-- DATASET RECORDS --
··········

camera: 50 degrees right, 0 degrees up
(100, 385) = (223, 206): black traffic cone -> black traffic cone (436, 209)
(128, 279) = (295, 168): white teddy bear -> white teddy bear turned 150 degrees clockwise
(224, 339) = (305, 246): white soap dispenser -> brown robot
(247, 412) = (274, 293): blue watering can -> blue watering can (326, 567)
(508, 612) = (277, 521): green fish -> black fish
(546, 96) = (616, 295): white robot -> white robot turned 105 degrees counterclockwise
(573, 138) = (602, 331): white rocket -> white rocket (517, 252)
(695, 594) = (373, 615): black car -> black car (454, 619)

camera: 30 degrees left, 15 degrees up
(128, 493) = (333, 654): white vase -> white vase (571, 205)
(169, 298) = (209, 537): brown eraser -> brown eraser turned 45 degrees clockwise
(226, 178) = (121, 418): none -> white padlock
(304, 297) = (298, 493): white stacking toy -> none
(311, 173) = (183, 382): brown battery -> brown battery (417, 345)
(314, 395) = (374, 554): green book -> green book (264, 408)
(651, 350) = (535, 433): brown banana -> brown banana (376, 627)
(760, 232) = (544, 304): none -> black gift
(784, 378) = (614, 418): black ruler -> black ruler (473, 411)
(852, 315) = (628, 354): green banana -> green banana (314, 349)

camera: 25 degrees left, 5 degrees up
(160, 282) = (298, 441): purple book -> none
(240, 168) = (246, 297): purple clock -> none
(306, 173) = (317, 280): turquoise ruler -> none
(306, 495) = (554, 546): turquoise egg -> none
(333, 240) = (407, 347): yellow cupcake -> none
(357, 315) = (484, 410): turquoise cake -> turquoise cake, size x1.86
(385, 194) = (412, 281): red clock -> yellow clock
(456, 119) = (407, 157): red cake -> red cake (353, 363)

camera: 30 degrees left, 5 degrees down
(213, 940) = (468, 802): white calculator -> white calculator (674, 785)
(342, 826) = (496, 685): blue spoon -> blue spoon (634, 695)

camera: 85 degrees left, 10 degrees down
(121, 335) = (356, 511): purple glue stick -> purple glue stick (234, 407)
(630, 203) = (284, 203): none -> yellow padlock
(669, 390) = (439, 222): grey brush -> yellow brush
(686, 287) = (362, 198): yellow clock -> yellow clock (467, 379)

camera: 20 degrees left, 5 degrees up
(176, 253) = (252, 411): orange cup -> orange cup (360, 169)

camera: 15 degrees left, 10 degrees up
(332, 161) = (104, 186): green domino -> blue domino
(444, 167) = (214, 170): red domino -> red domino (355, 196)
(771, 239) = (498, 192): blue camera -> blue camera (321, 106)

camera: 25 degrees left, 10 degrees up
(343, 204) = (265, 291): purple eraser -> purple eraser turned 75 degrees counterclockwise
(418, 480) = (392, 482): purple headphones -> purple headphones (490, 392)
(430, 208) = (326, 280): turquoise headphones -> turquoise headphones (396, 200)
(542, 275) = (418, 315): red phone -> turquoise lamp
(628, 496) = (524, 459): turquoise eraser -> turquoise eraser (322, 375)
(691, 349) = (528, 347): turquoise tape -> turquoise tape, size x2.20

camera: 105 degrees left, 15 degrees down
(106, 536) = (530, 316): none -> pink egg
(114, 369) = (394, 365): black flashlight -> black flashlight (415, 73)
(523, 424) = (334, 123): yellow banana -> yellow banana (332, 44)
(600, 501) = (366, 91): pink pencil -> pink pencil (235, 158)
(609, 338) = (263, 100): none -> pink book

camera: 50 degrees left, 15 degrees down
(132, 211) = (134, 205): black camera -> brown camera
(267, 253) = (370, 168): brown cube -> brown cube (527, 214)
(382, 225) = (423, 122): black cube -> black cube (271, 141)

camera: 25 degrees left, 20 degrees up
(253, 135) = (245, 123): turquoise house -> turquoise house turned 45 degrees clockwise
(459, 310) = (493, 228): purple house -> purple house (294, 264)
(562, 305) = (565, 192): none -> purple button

··········

-- PROBLEM DETAILS --
The material should be transcribed exactly, every line included.

-- TASK RESULT --
camera: 50 degrees right, 0 degrees up
(100, 385) = (223, 206): black traffic cone -> black traffic cone (436, 209)
(128, 279) = (295, 168): white teddy bear -> white teddy bear turned 150 degrees clockwise
(224, 339) = (305, 246): white soap dispenser -> brown robot
(247, 412) = (274, 293): blue watering can -> blue watering can (326, 567)
(508, 612) = (277, 521): green fish -> black fish
(546, 96) = (616, 295): white robot -> white robot turned 105 degrees counterclockwise
(573, 138) = (602, 331): white rocket -> white rocket (517, 252)
(695, 594) = (373, 615): black car -> black car (454, 619)

camera: 30 degrees left, 15 degrees up
(128, 493) = (333, 654): white vase -> white vase (571, 205)
(169, 298) = (209, 537): brown eraser -> brown eraser turned 45 degrees clockwise
(226, 178) = (121, 418): none -> white padlock
(304, 297) = (298, 493): white stacking toy -> none
(311, 173) = (183, 382): brown battery -> brown battery (417, 345)
(314, 395) = (374, 554): green book -> green book (264, 408)
(651, 350) = (535, 433): brown banana -> brown banana (376, 627)
(760, 232) = (544, 304): none -> black gift
(784, 378) = (614, 418): black ruler -> black ruler (473, 411)
(852, 315) = (628, 354): green banana -> green banana (314, 349)

camera: 25 degrees left, 5 degrees up
(160, 282) = (298, 441): purple book -> none
(240, 168) = (246, 297): purple clock -> none
(306, 173) = (317, 280): turquoise ruler -> none
(306, 495) = (554, 546): turquoise egg -> none
(333, 240) = (407, 347): yellow cupcake -> none
(357, 315) = (484, 410): turquoise cake -> turquoise cake, size x1.86
(385, 194) = (412, 281): red clock -> yellow clock
(456, 119) = (407, 157): red cake -> red cake (353, 363)

camera: 30 degrees left, 5 degrees down
(213, 940) = (468, 802): white calculator -> white calculator (674, 785)
(342, 826) = (496, 685): blue spoon -> blue spoon (634, 695)

camera: 85 degrees left, 10 degrees down
(121, 335) = (356, 511): purple glue stick -> purple glue stick (234, 407)
(630, 203) = (284, 203): none -> yellow padlock
(669, 390) = (439, 222): grey brush -> yellow brush
(686, 287) = (362, 198): yellow clock -> yellow clock (467, 379)

camera: 20 degrees left, 5 degrees up
(176, 253) = (252, 411): orange cup -> orange cup (360, 169)

camera: 15 degrees left, 10 degrees up
(332, 161) = (104, 186): green domino -> blue domino
(444, 167) = (214, 170): red domino -> red domino (355, 196)
(771, 239) = (498, 192): blue camera -> blue camera (321, 106)

camera: 25 degrees left, 10 degrees up
(343, 204) = (265, 291): purple eraser -> purple eraser turned 75 degrees counterclockwise
(418, 480) = (392, 482): purple headphones -> purple headphones (490, 392)
(430, 208) = (326, 280): turquoise headphones -> turquoise headphones (396, 200)
(542, 275) = (418, 315): red phone -> turquoise lamp
(628, 496) = (524, 459): turquoise eraser -> turquoise eraser (322, 375)
(691, 349) = (528, 347): turquoise tape -> turquoise tape, size x2.20

camera: 105 degrees left, 15 degrees down
(106, 536) = (530, 316): none -> pink egg
(114, 369) = (394, 365): black flashlight -> black flashlight (415, 73)
(523, 424) = (334, 123): yellow banana -> yellow banana (332, 44)
(600, 501) = (366, 91): pink pencil -> pink pencil (235, 158)
(609, 338) = (263, 100): none -> pink book

camera: 50 degrees left, 15 degrees down
(132, 211) = (134, 205): black camera -> brown camera
(267, 253) = (370, 168): brown cube -> brown cube (527, 214)
(382, 225) = (423, 122): black cube -> black cube (271, 141)

camera: 25 degrees left, 20 degrees up
(253, 135) = (245, 123): turquoise house -> turquoise house turned 45 degrees clockwise
(459, 310) = (493, 228): purple house -> purple house (294, 264)
(562, 305) = (565, 192): none -> purple button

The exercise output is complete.